■ **INPUT MATERIAL**:

::::::::

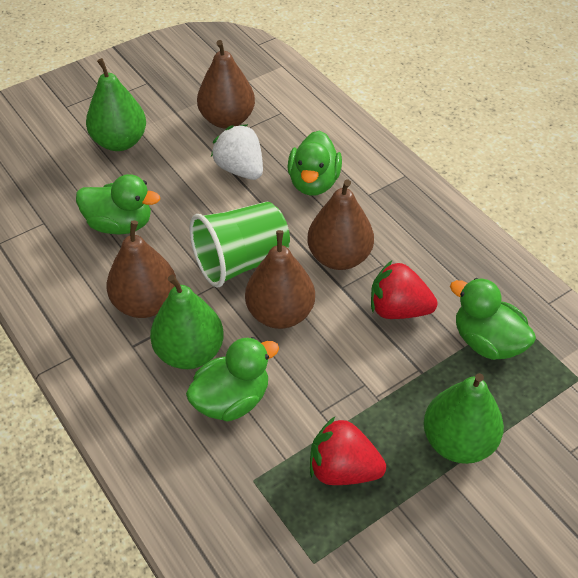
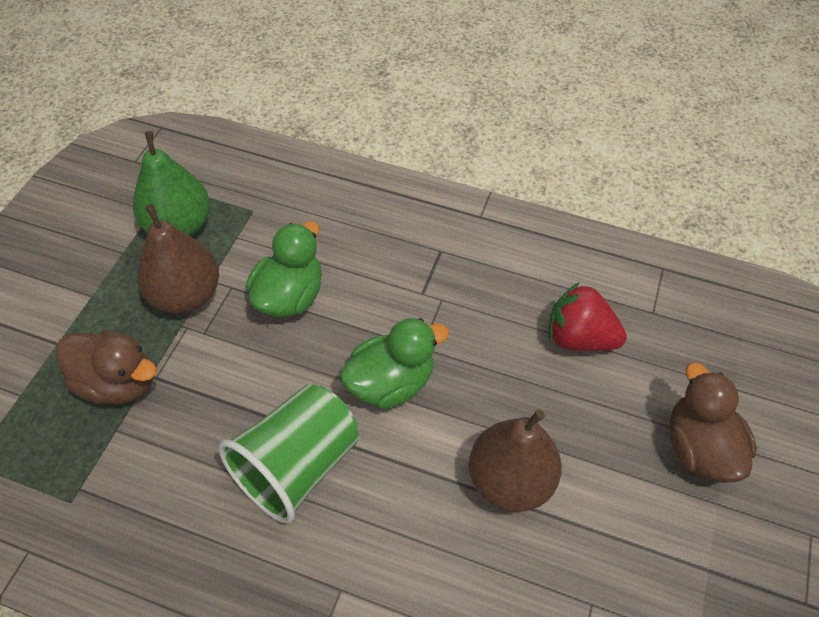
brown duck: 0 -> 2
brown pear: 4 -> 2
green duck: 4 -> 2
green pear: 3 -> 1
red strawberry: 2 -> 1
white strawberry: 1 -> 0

::::::::

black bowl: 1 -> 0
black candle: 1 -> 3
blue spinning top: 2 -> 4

::::::::

■ **TASK INSTRUCTIONS**:
Using the records above, write out exactly the lines between the one holding "brown duck: 0 -> 2" and the one holding "white strawberry: 1 -> 0", inclusive; leave everything else out.

■ **YOUR SOLUTION**:
brown duck: 0 -> 2
brown pear: 4 -> 2
green duck: 4 -> 2
green pear: 3 -> 1
red strawberry: 2 -> 1
white strawberry: 1 -> 0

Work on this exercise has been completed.